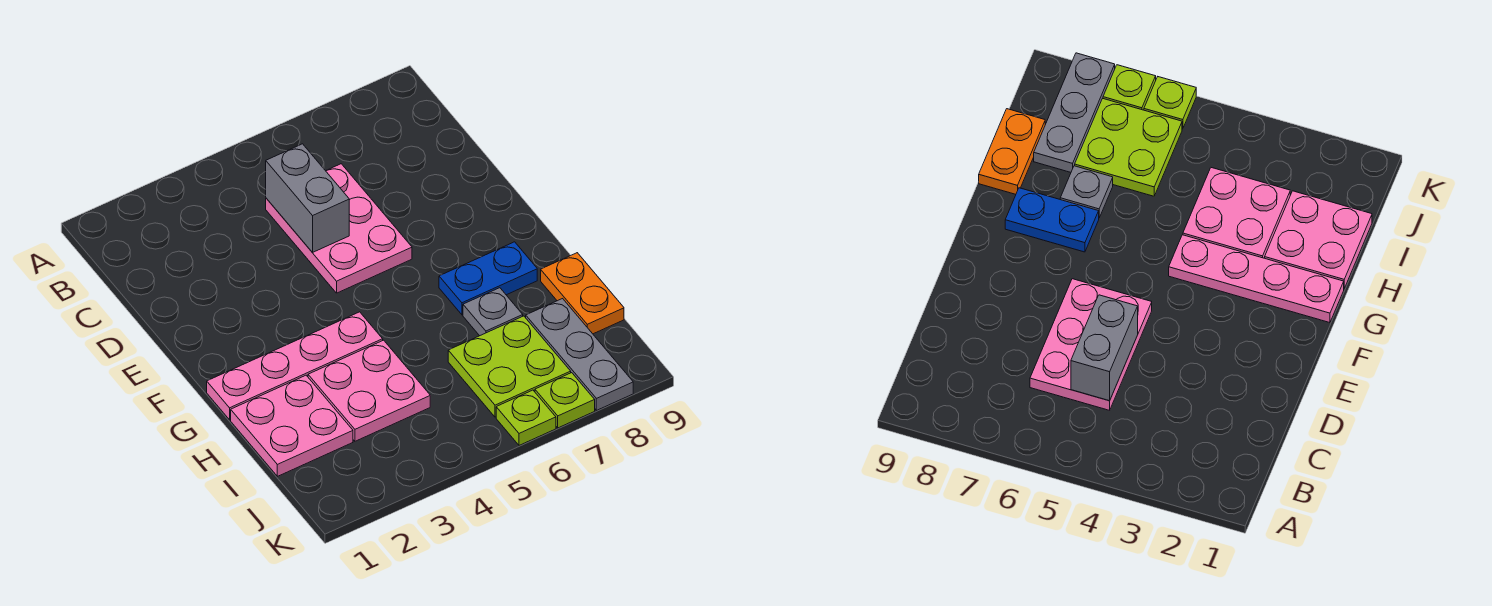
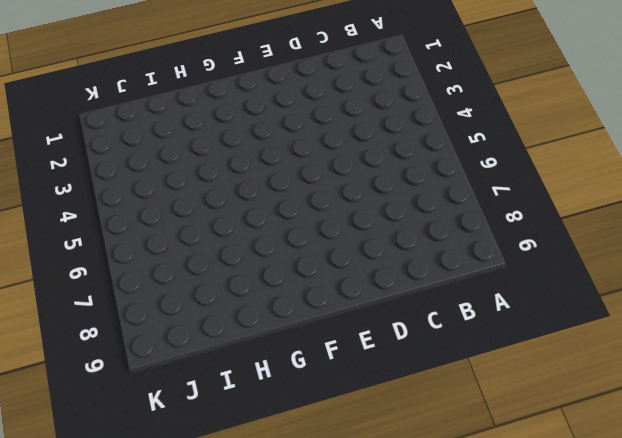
none -> pink 2x3 plate [266,164,412,293]
none -> pink 1x4 plate [207,312,383,420]
none -> blue 1x2 plate [439,242,537,315]

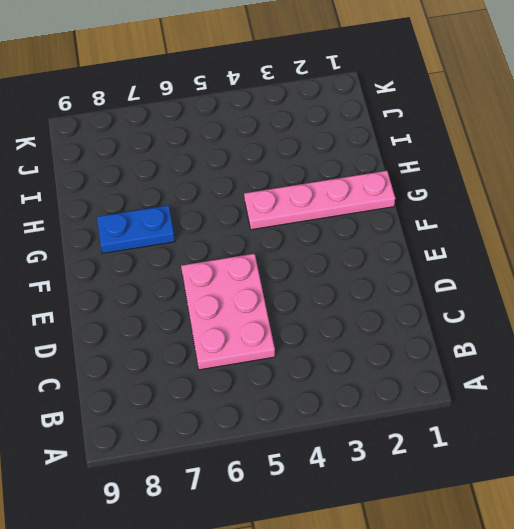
none -> pink 2x2 plate [231,375,353,476]
none -> pink 2x2 plate [308,340,430,441]
none -> grey 1x1 plate [463,288,523,336]

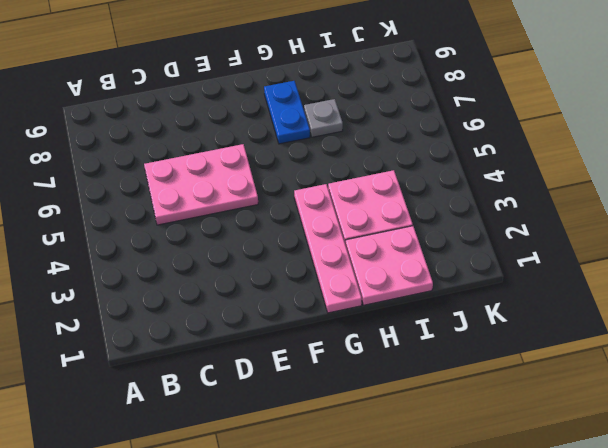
none -> orange 1x2 plate [541,253,624,334]
none -> lime 2x2 plate [448,316,571,417]
none -> grey 1x3 plate [526,299,633,410]

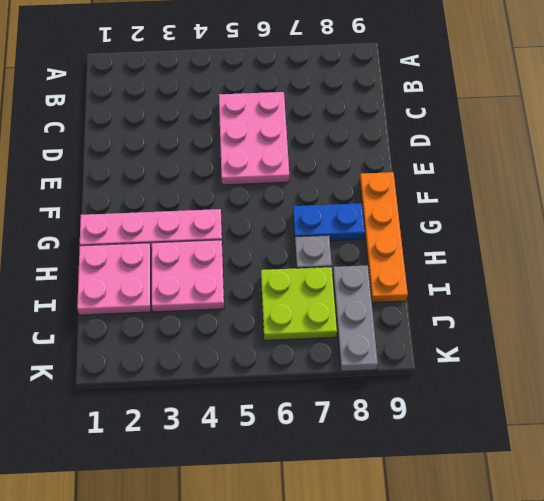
orange 1x4 plate [360,172,408,303] -> orange 1x2 plate [541,253,624,334]
none -> lime 1x1 plate [496,390,556,445]
none -> lime 1x1 plate [535,373,595,428]
none -> grey 1x2 brick [266,144,349,253]

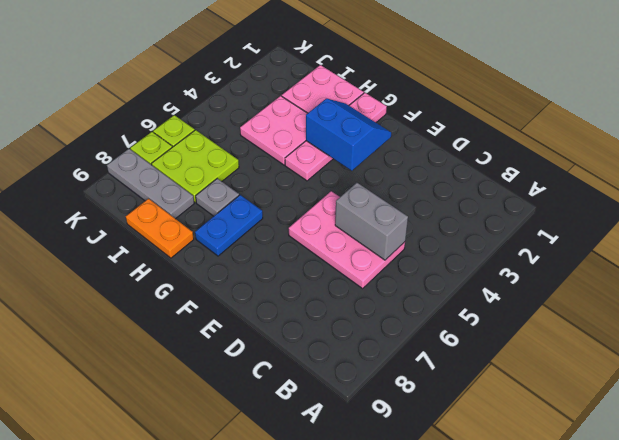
blue 2x2 slope [306,99,391,171] -> none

Exercise details: Review the entries above and return every line where "pink" appears.

Exercise answer:
none -> pink 2x3 plate [266,164,412,293]
none -> pink 1x4 plate [207,312,383,420]
none -> pink 2x2 plate [231,375,353,476]
none -> pink 2x2 plate [308,340,430,441]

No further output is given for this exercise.